- What is expected
In the entries that follow, the lines from the line containing "yellow book [460,216,543,286]" up to and including the line containing "pink calculator [421,235,509,274]" must be copied exactly, with pictures omitted.

- Material supplied

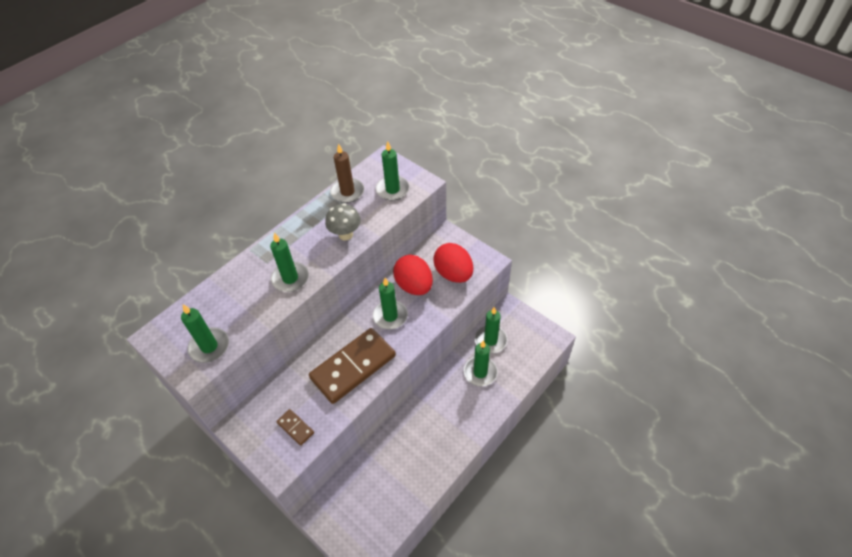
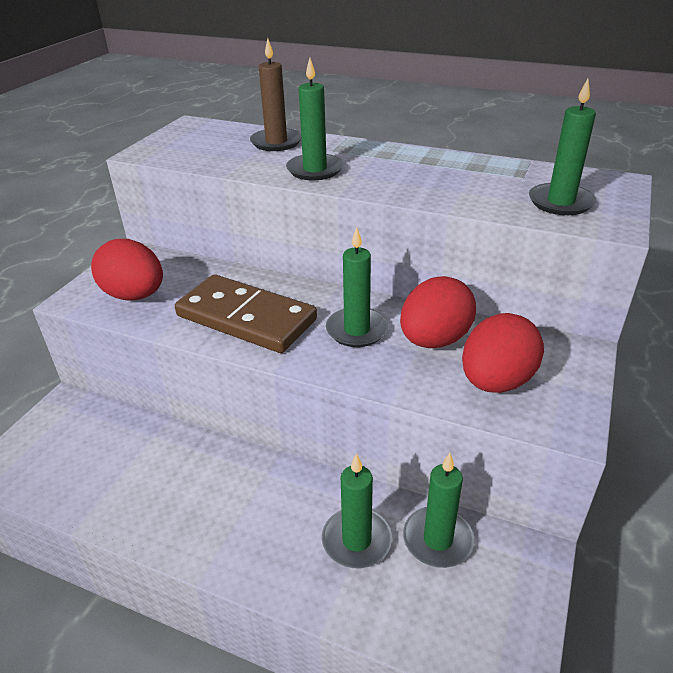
camera: 70 degrees right, 15 degrees down
green candle [181,304,229,363] -> none
brown domino [276,409,314,446] -> red egg [91,239,163,301]
grey mushroom [325,203,361,241] -> none
brown candle [330,143,364,203] -> brown candle moved to [250,38,301,151]

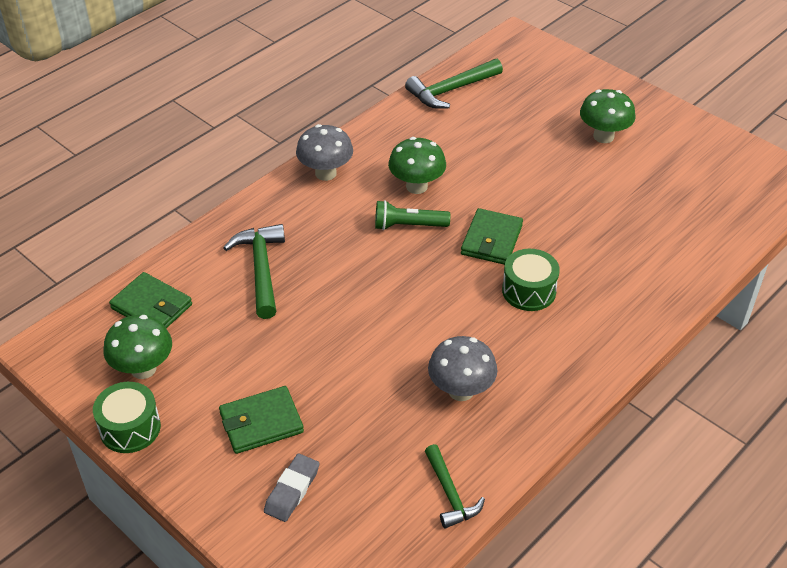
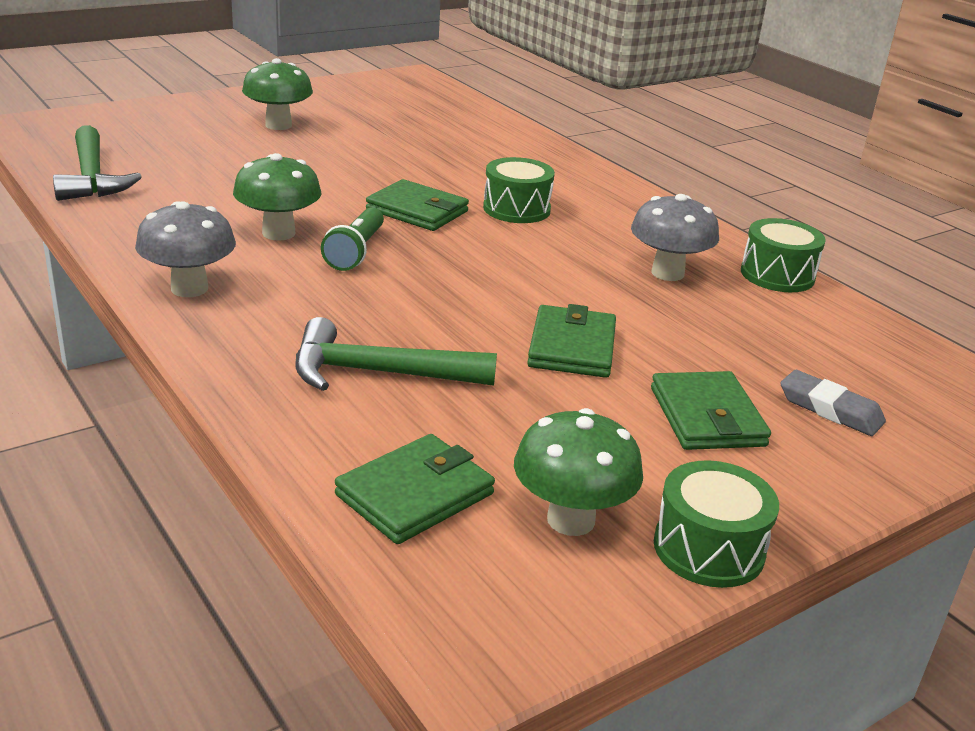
camera: 80 degrees left, 15 degrees down
green hammer [425,444,485,529] -> none
none -> green wallet [527,304,616,378]
none -> green drum [741,218,826,292]

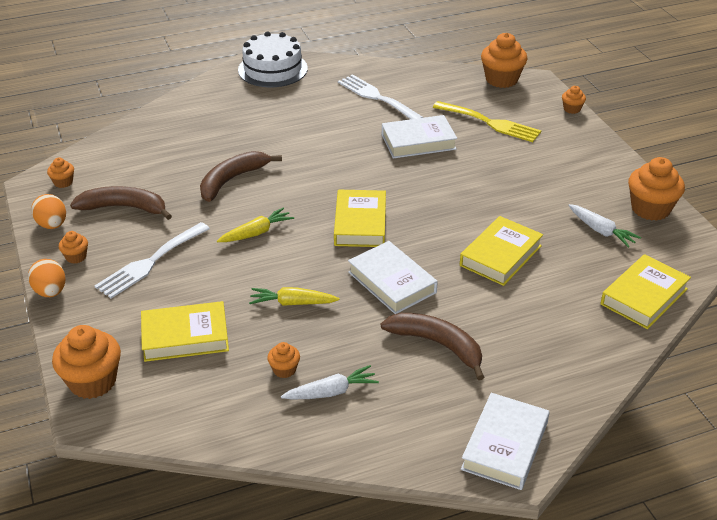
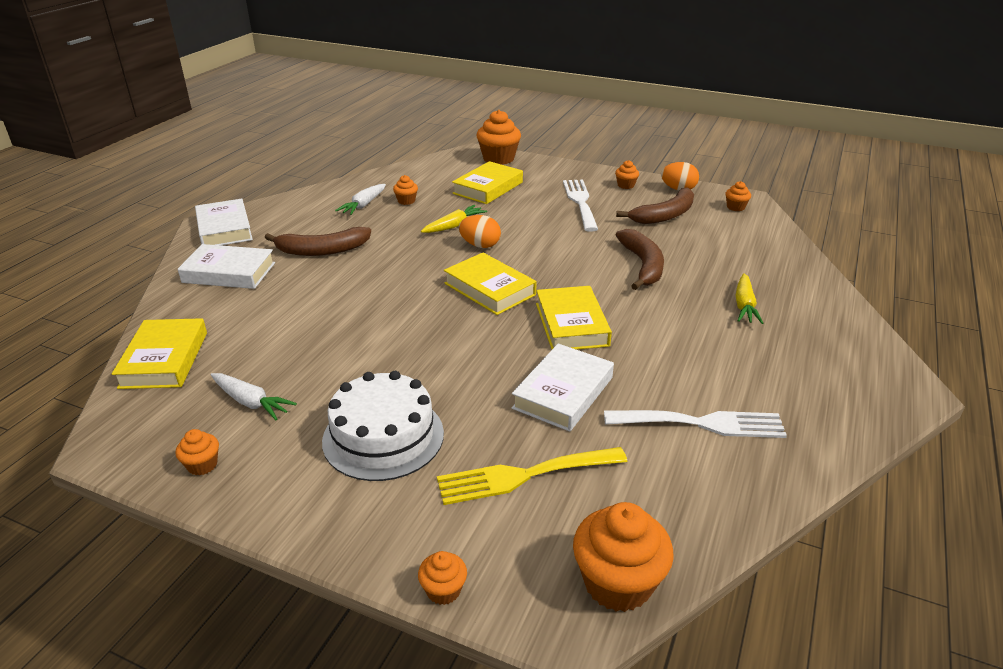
camera: 135 degrees right, 5 degrees down
orange egg [28,259,65,297] -> orange egg moved to [459,215,501,248]
yellow carrot [217,207,294,242] -> yellow carrot moved to [735,273,763,324]
white cake [238,31,308,87] -> white cake moved to [322,371,444,481]
white book [348,241,438,314] -> white book moved to [178,244,275,289]
yellow book [460,216,543,286] -> yellow book moved to [536,286,612,350]
white carrot [568,204,641,248] -> white carrot turned 150 degrees counterclockwise [211,373,297,420]
orange cupcake [628,157,685,221] -> orange cupcake [176,429,219,475], size x0.50

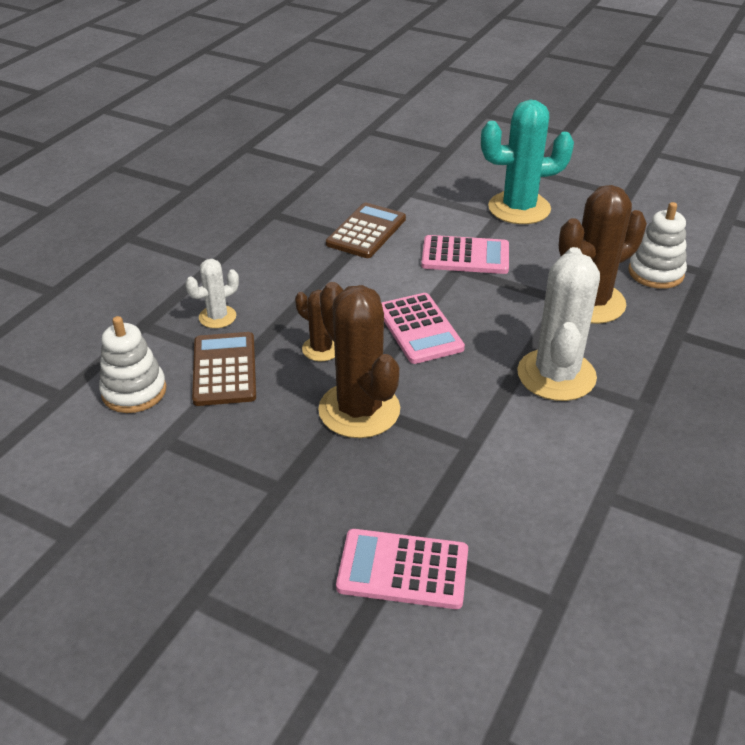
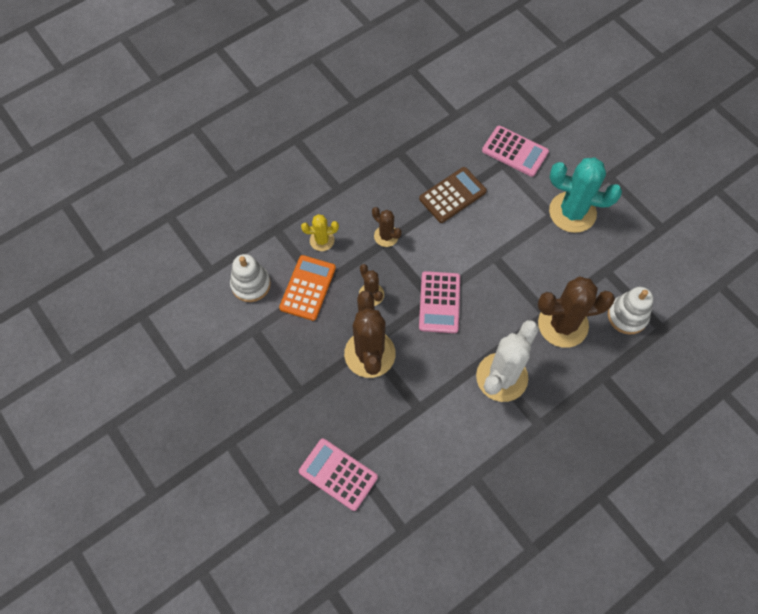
camera: 25 degrees right, 25 degrees up
white cactus [185,259,239,328] -> yellow cactus [301,214,339,251]
brown calculator [192,332,256,406] -> orange calculator [279,255,336,321]
pink calculator [421,235,509,274] -> pink calculator moved to [482,126,549,177]
none -> brown cactus [372,207,401,247]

- Finished exercise
yellow book [460,216,543,286] -> yellow book moved to [536,286,612,350]
white carrot [568,204,641,248] -> white carrot turned 150 degrees counterclockwise [211,373,297,420]
orange cupcake [628,157,685,221] -> orange cupcake [176,429,219,475], size x0.50

camera: 25 degrees right, 25 degrees up
white cactus [185,259,239,328] -> yellow cactus [301,214,339,251]
brown calculator [192,332,256,406] -> orange calculator [279,255,336,321]
pink calculator [421,235,509,274] -> pink calculator moved to [482,126,549,177]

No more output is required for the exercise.